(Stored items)
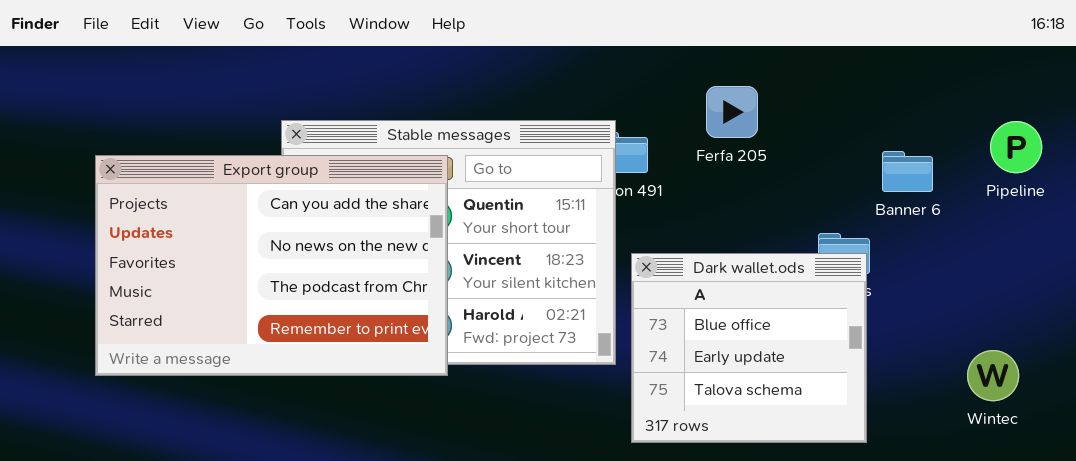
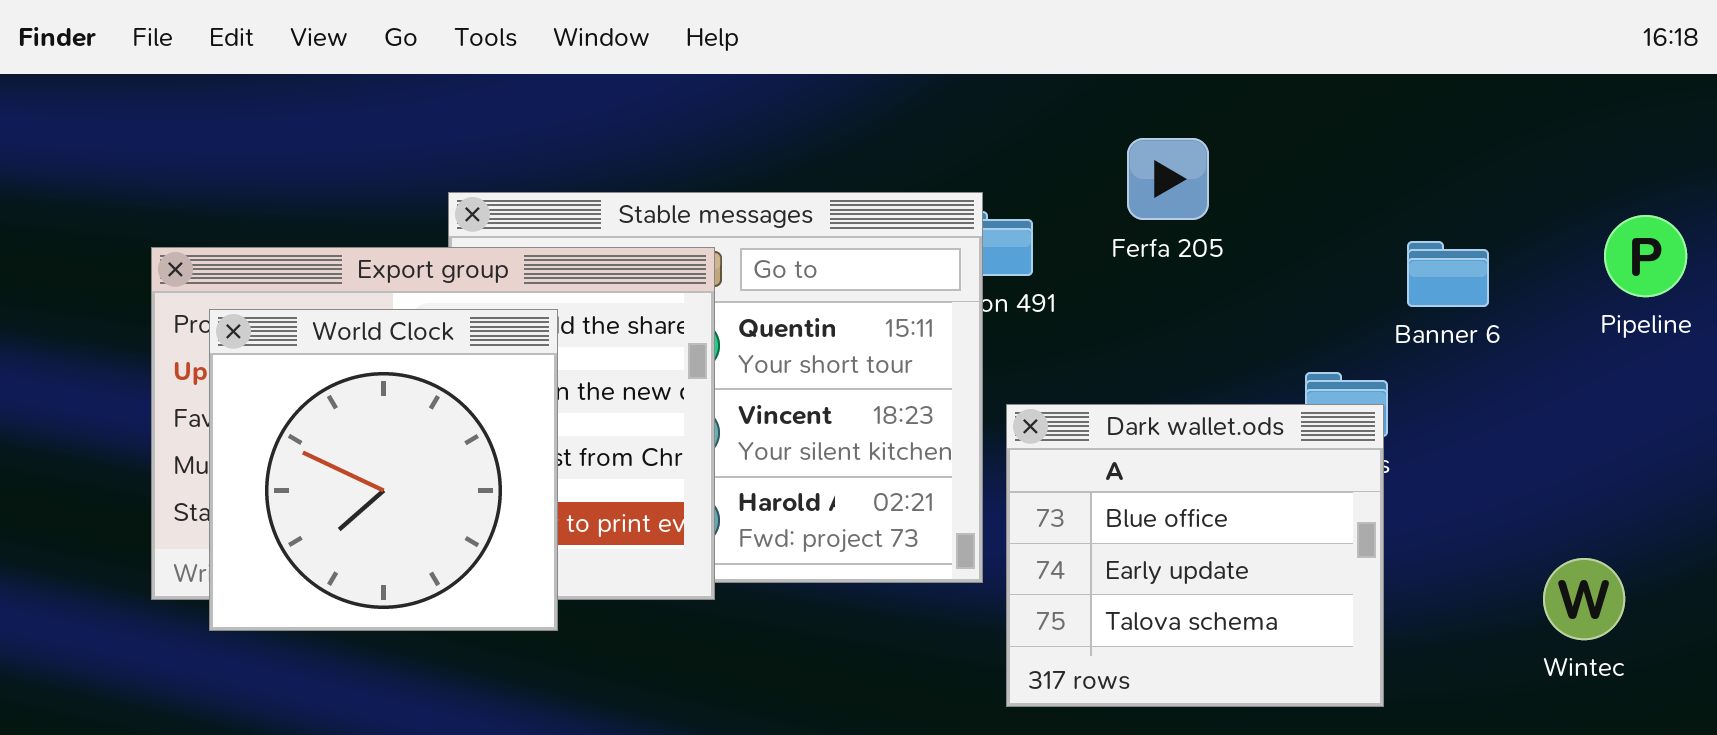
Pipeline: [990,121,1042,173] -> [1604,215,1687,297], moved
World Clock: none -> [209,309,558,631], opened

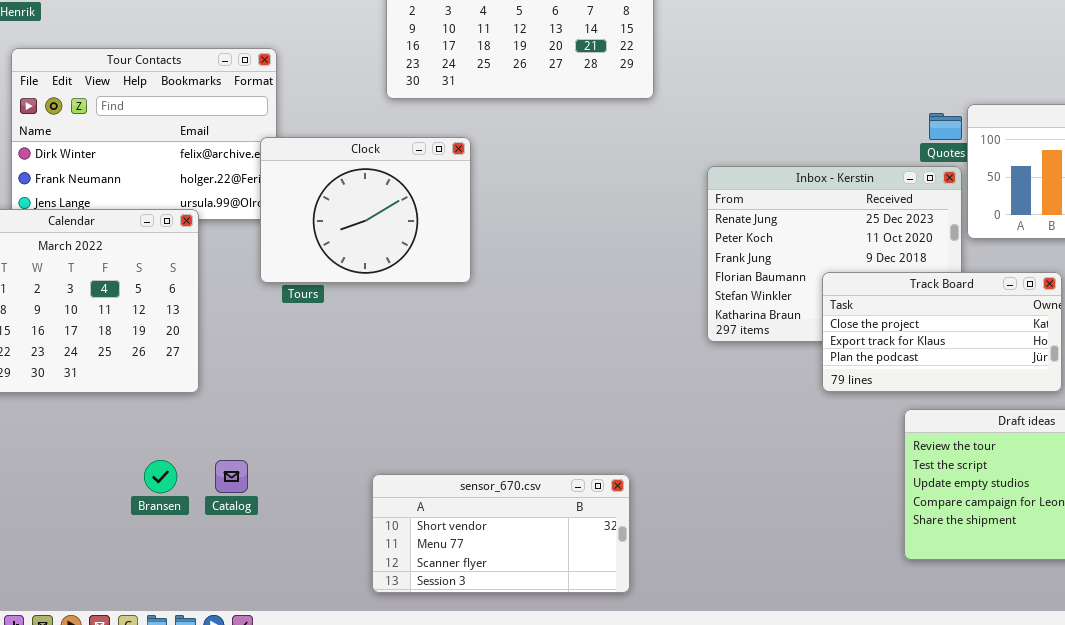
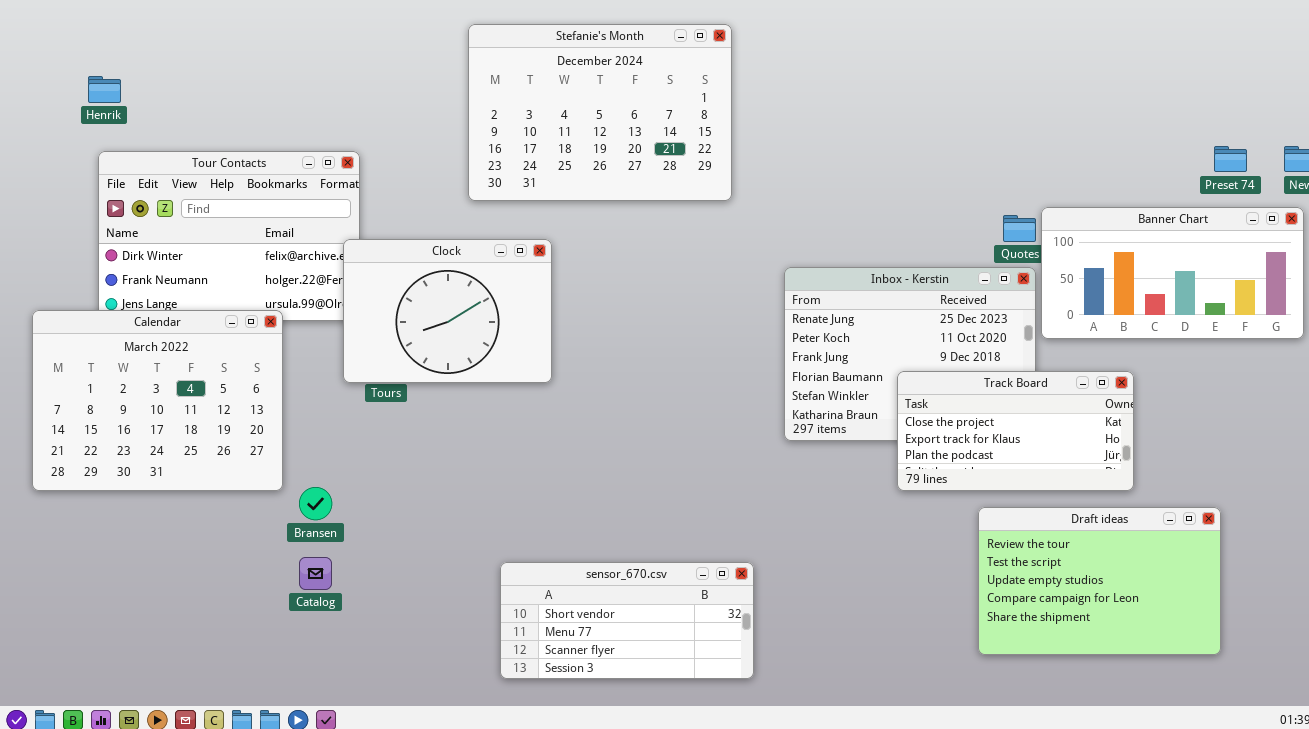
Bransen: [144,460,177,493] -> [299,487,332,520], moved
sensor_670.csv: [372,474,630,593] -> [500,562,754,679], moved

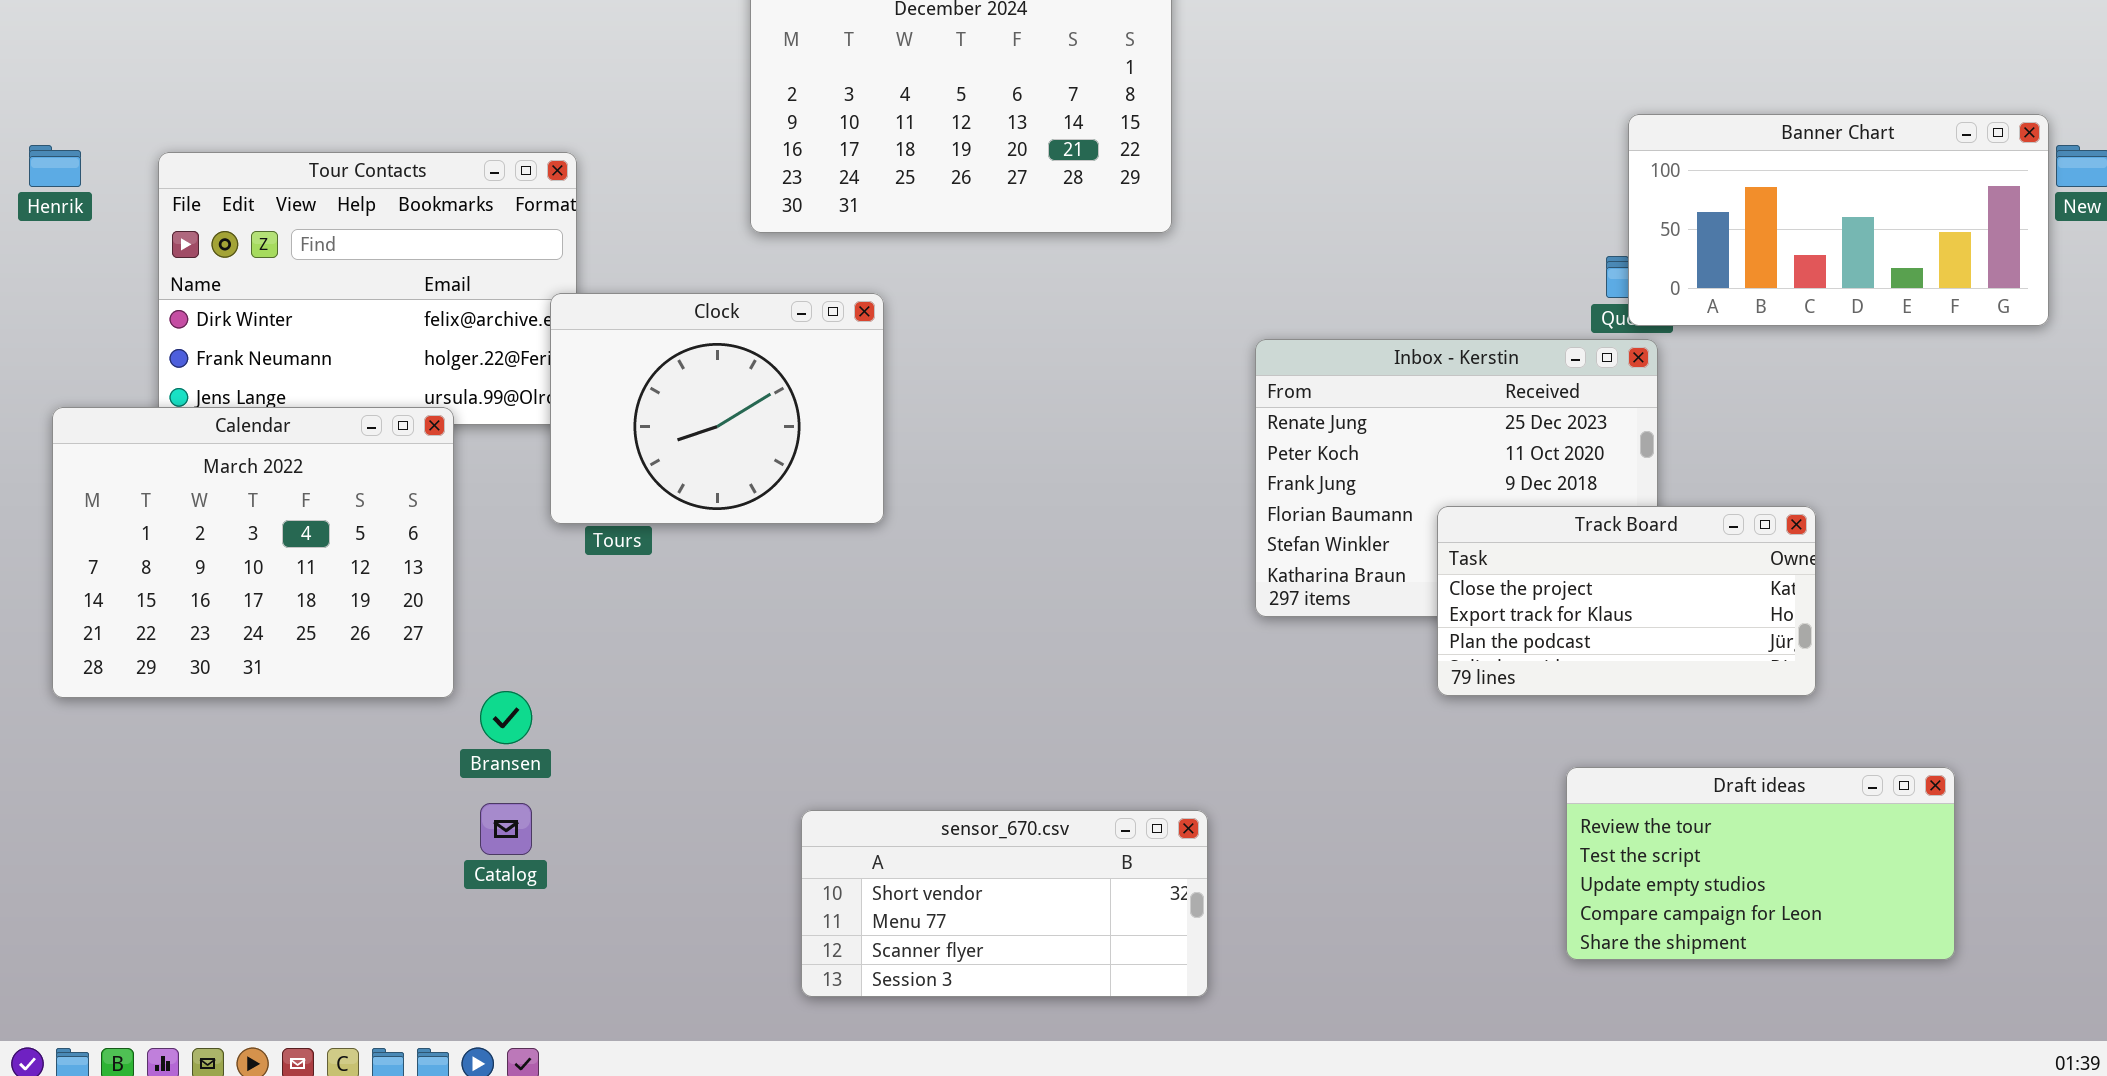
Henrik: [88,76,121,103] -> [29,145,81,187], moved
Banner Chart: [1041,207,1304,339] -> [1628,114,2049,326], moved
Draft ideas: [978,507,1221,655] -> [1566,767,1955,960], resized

_Exercise:_ Exactly as written, repeat the lines from the beginning of the entries up to and including the line with "Henrik: [88,76,121,103] ->", but not the pictures.

_Output of the exercise:_
Pipeline: [990,121,1042,173] -> [1604,215,1687,297], moved
World Clock: none -> [209,309,558,631], opened

Bransen: [144,460,177,493] -> [299,487,332,520], moved
sensor_670.csv: [372,474,630,593] -> [500,562,754,679], moved

Henrik: [88,76,121,103] -> [29,145,81,187], moved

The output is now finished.